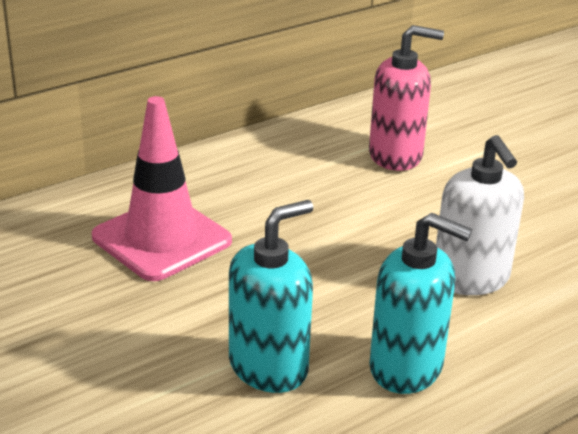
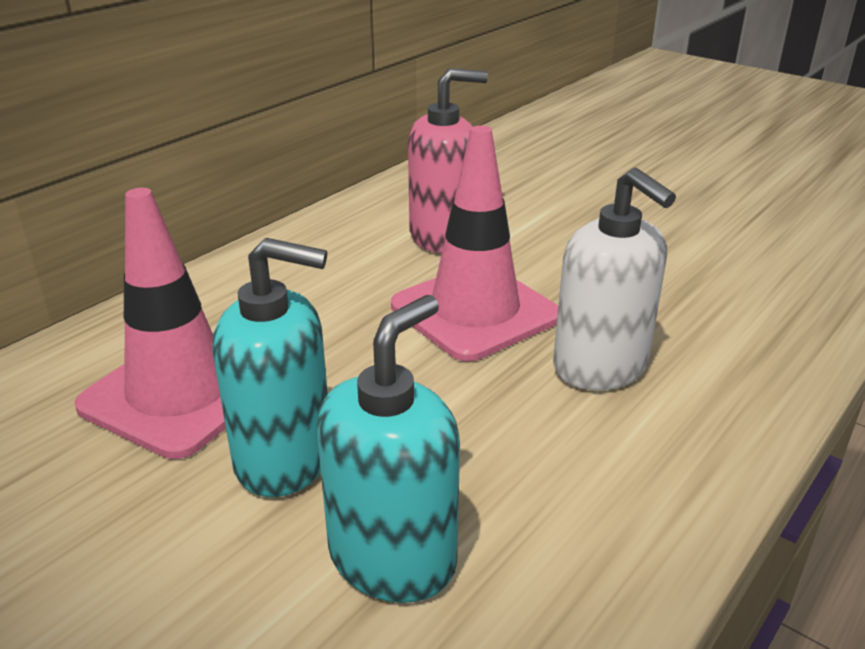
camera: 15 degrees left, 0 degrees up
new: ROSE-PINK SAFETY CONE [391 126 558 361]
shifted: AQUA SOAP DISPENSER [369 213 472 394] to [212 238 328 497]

=-=-=

[Task prompt]
With the pictures excluded, restate the material exactly as it stands.

[Worked solution]
camera: 15 degrees left, 0 degrees up
new: ROSE-PINK SAFETY CONE [391 126 558 361]
shifted: AQUA SOAP DISPENSER [369 213 472 394] to [212 238 328 497]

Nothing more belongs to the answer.